TASK TO CARRY OUT:
When you reach the line containing "PIR2 pin VCC: none -> 3V3" in the entries below, start writing out each line exactly, and stop after the line containing "TOF pin VIN: 3V3 -> 5V".

[Stored items]
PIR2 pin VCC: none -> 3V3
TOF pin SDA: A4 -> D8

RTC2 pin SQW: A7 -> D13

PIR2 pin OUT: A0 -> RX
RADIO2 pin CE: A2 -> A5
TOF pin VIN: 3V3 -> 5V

* * *

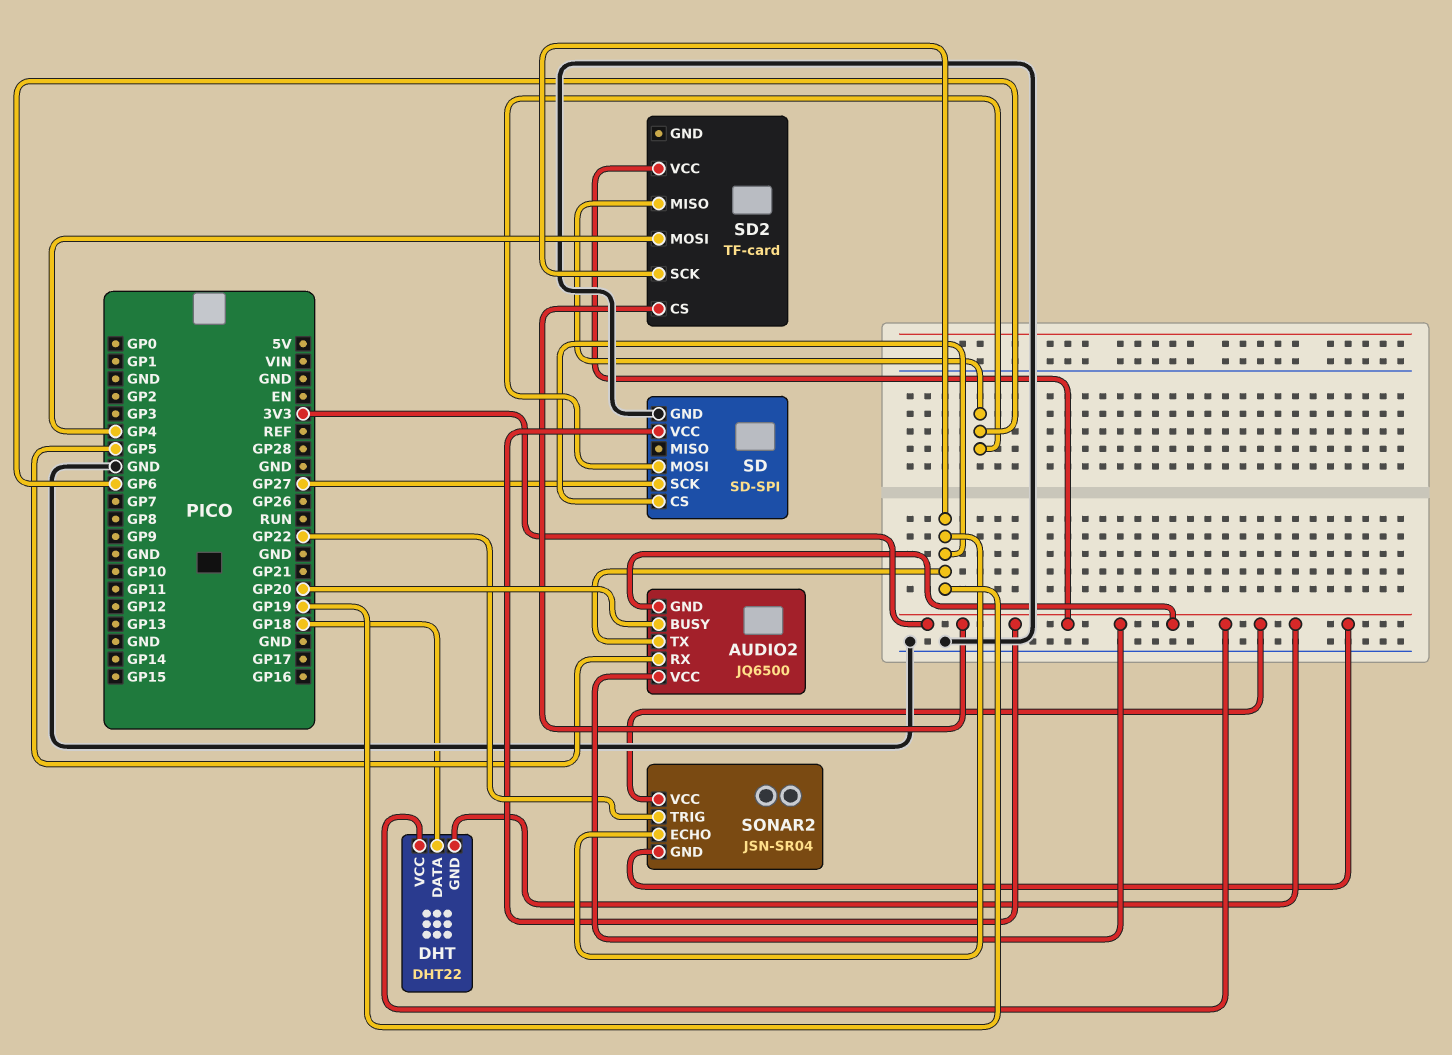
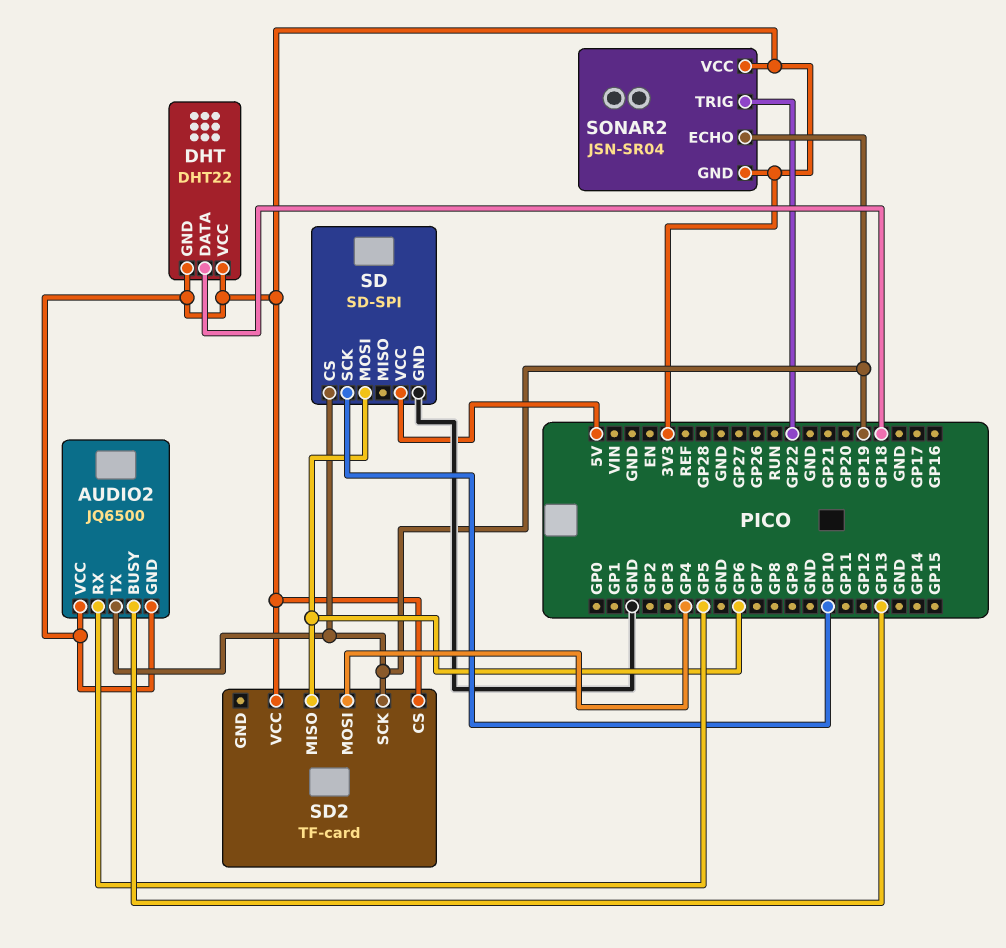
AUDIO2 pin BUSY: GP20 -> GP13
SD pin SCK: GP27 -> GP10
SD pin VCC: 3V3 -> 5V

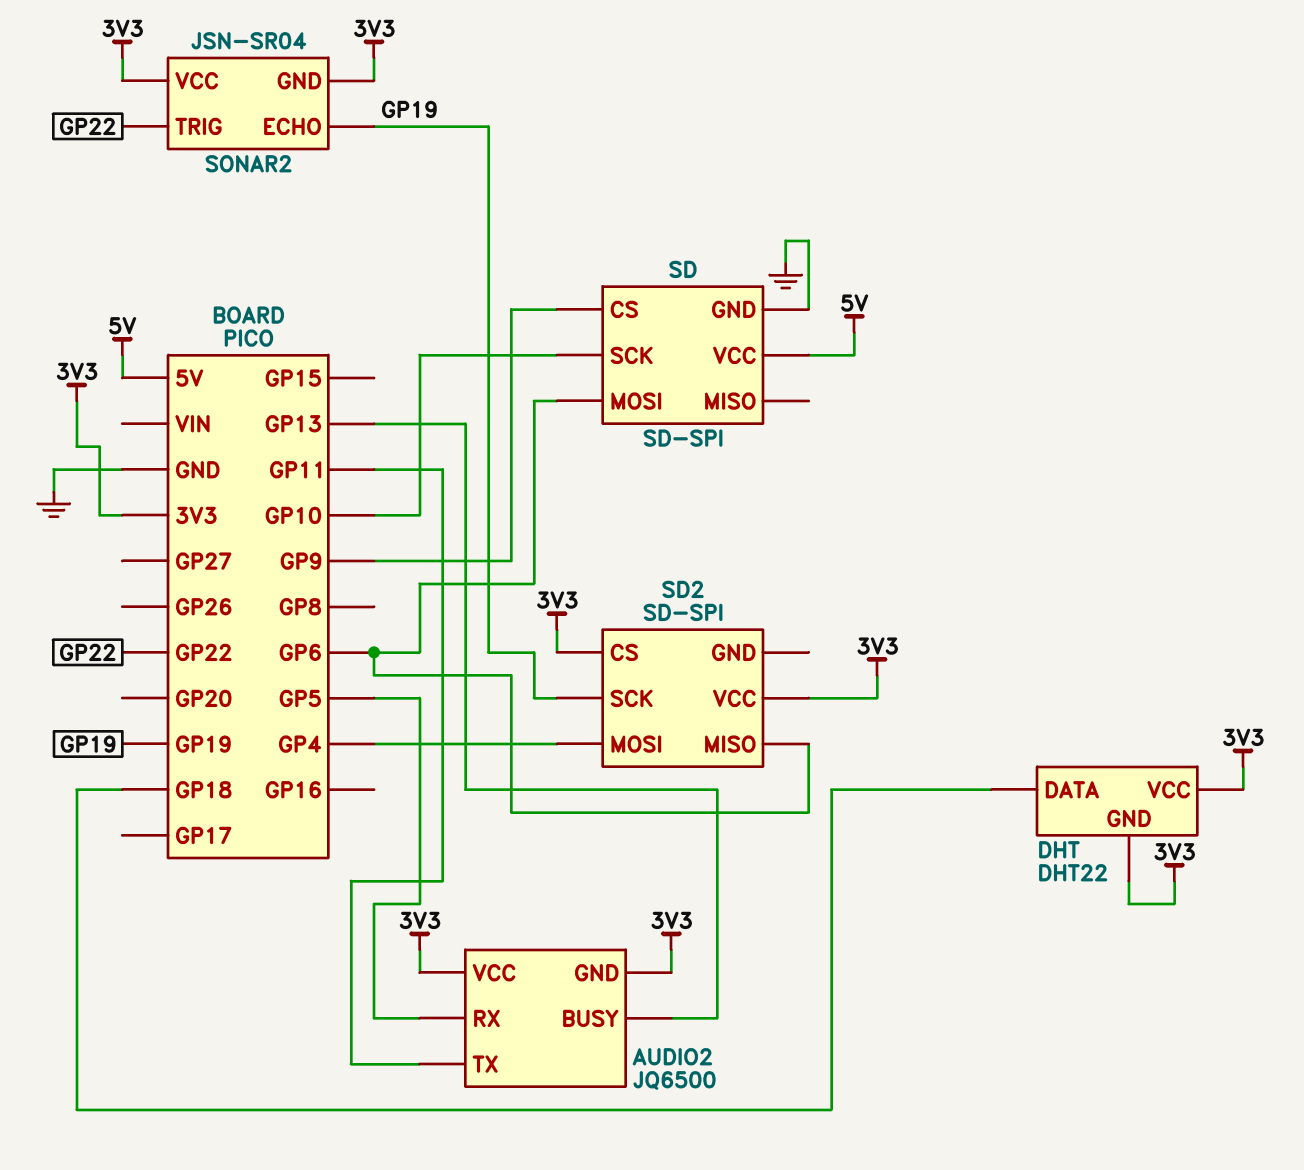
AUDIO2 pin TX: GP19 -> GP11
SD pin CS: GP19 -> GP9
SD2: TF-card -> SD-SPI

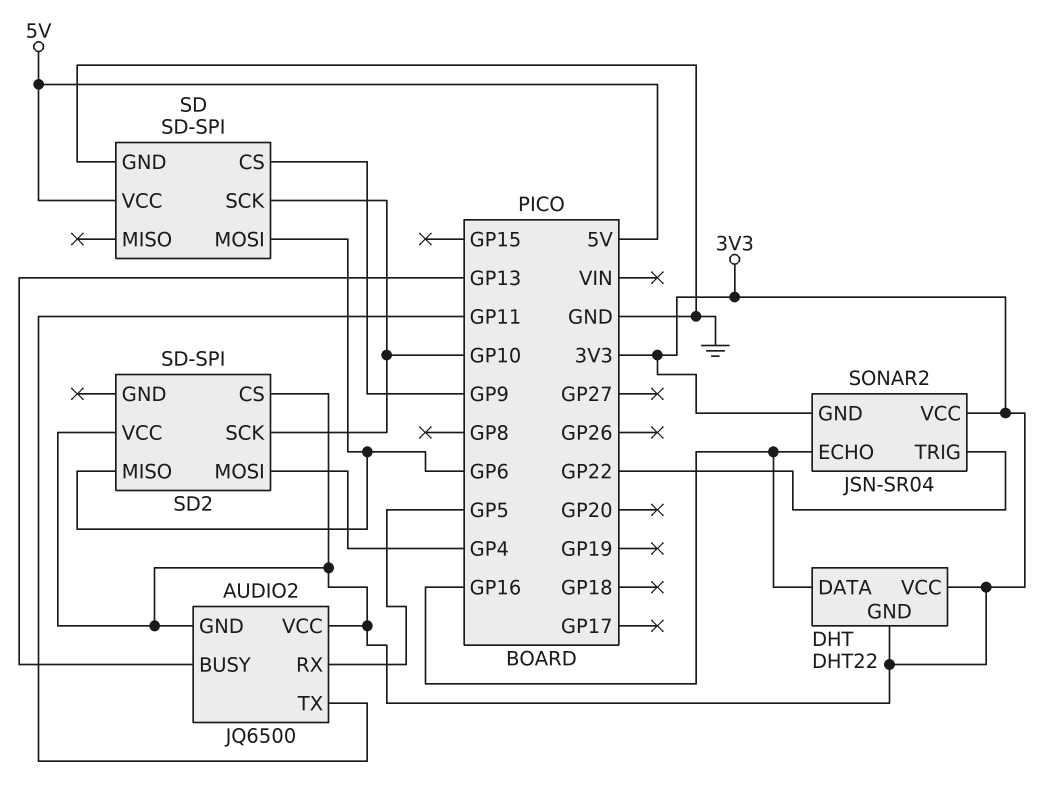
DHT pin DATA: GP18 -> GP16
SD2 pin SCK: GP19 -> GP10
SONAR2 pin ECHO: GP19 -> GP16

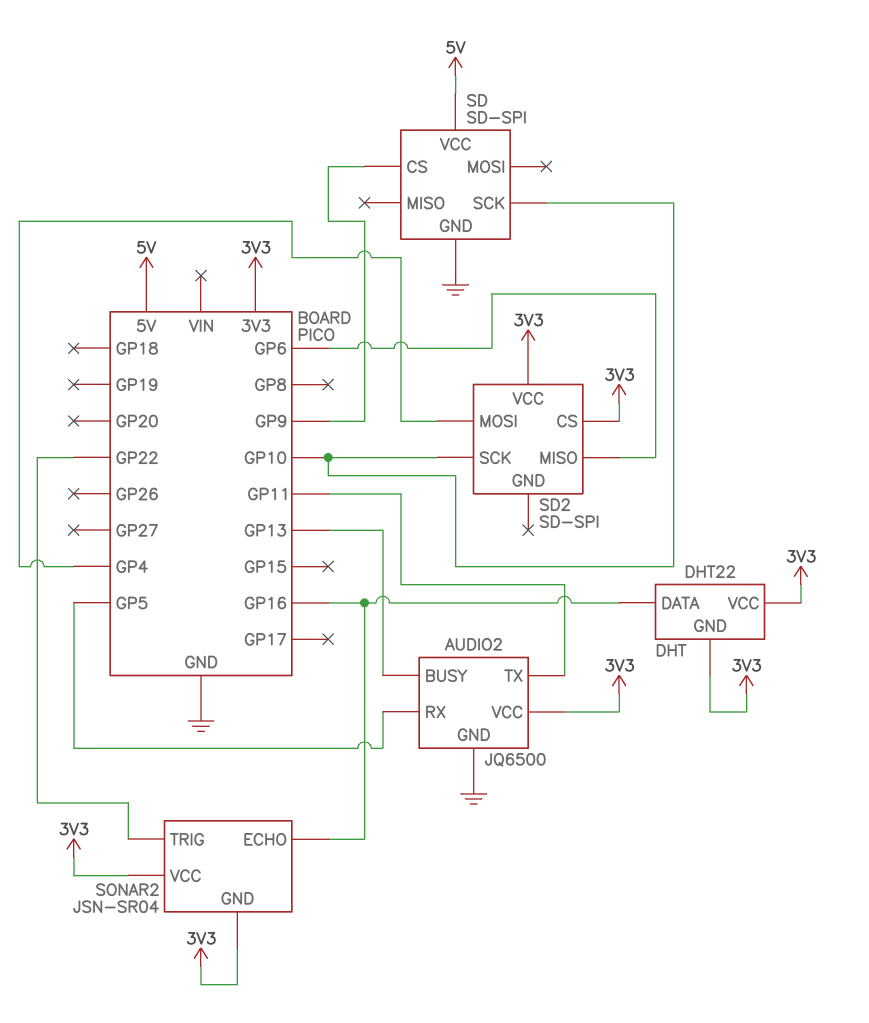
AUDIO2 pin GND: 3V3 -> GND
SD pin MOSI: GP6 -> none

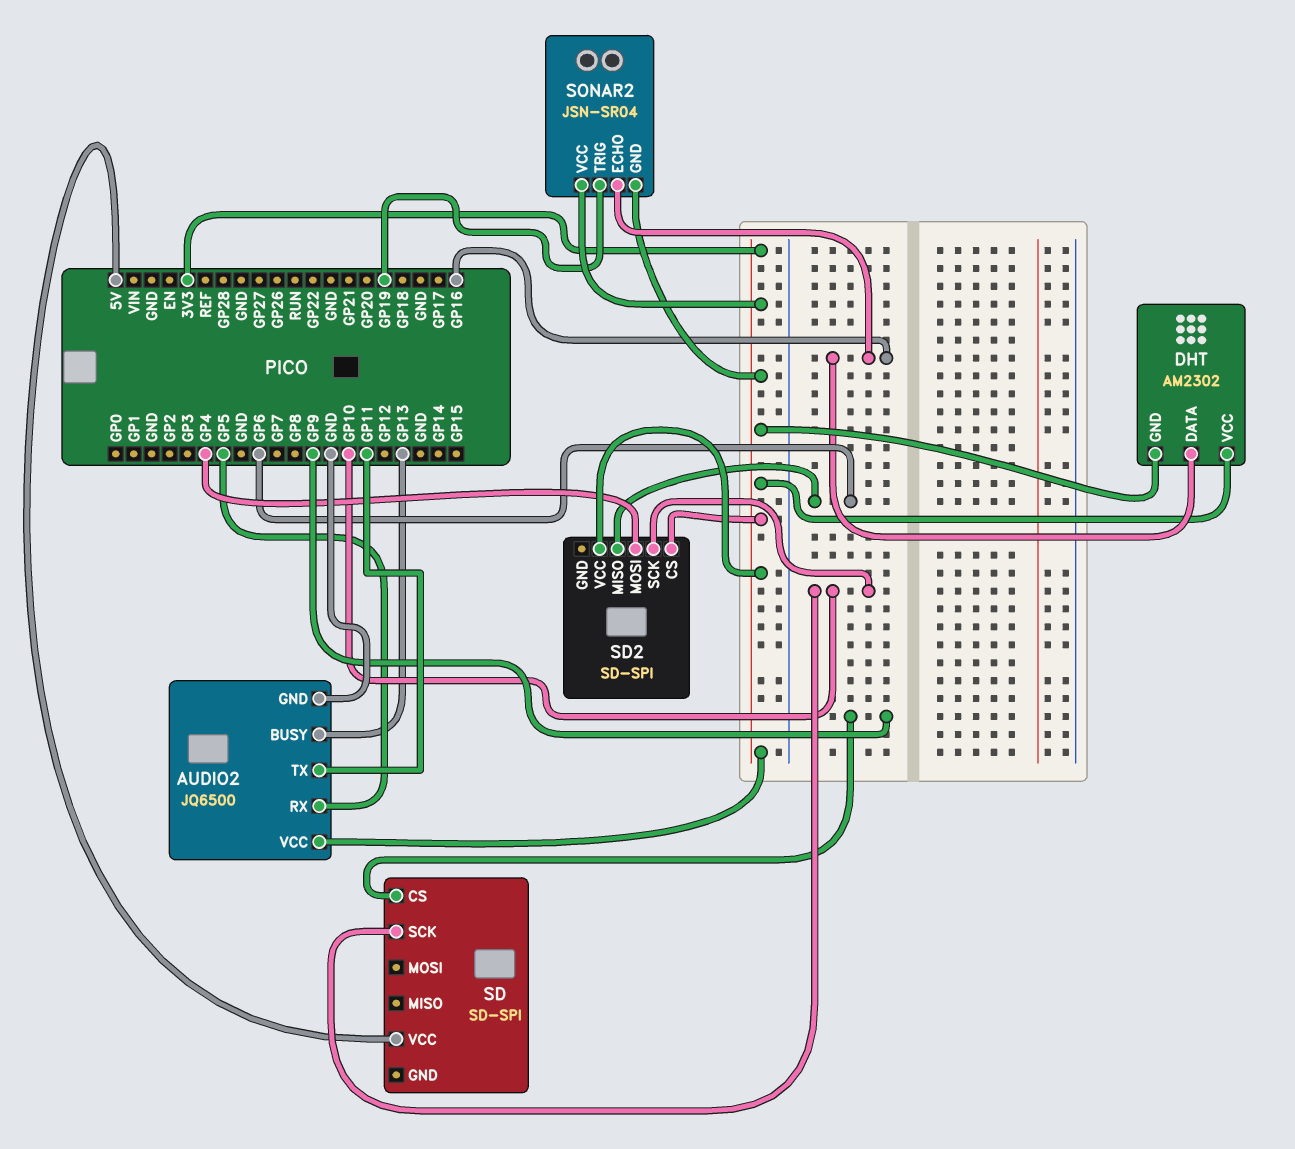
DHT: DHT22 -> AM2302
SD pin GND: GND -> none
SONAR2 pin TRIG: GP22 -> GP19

==

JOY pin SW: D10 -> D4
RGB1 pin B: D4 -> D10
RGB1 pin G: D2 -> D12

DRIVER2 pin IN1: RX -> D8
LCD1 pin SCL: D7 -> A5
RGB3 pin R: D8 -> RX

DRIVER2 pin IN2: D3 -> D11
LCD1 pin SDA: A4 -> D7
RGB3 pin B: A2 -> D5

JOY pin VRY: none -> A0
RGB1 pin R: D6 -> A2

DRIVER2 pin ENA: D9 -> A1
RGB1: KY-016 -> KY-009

REPLY:
PIR2 pin VCC: none -> 3V3
TOF pin SDA: A4 -> D8

RTC2 pin SQW: A7 -> D13

PIR2 pin OUT: A0 -> RX
RADIO2 pin CE: A2 -> A5
TOF pin VIN: 3V3 -> 5V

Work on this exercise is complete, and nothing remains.